#### What is required:
Would you print out all of the data exactly and keep the pictures out of it?

#### Scene change data:
:::
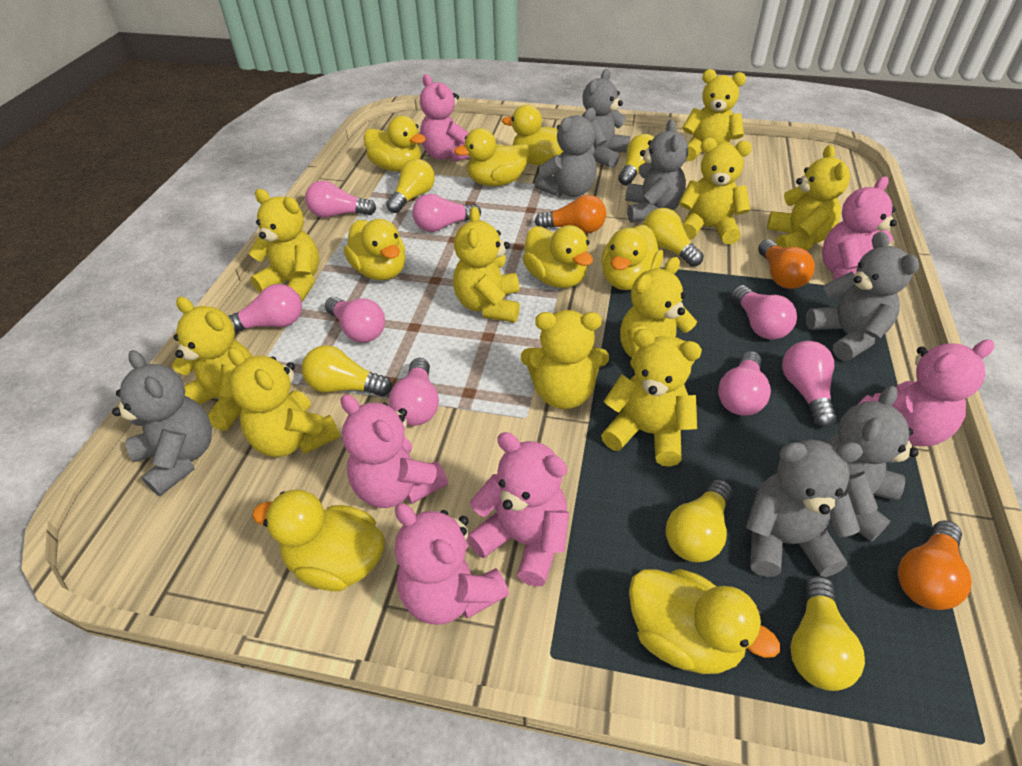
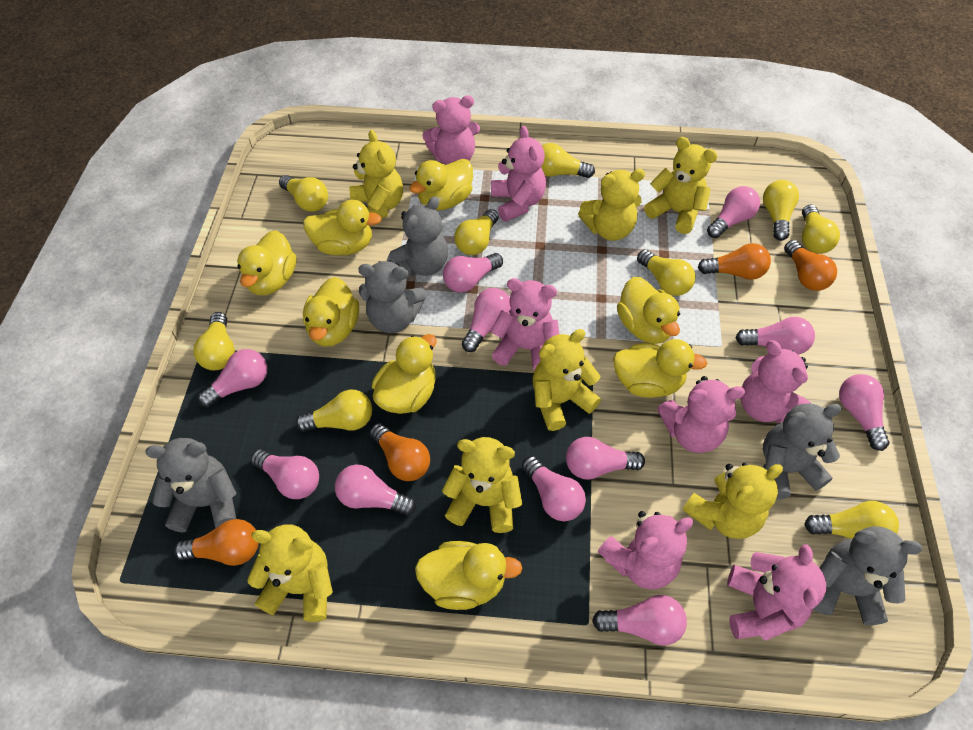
grey teddy bear: 7 -> 5
orange light bulb: 3 -> 4
pink light bulb: 8 -> 11
pink teddy bear: 6 -> 7
yellow light bulb: 6 -> 9
yellow teddy bear: 10 -> 7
:::
#### Exercise output:
grey teddy bear: 7 -> 5
orange light bulb: 3 -> 4
pink light bulb: 8 -> 11
pink teddy bear: 6 -> 7
yellow light bulb: 6 -> 9
yellow teddy bear: 10 -> 7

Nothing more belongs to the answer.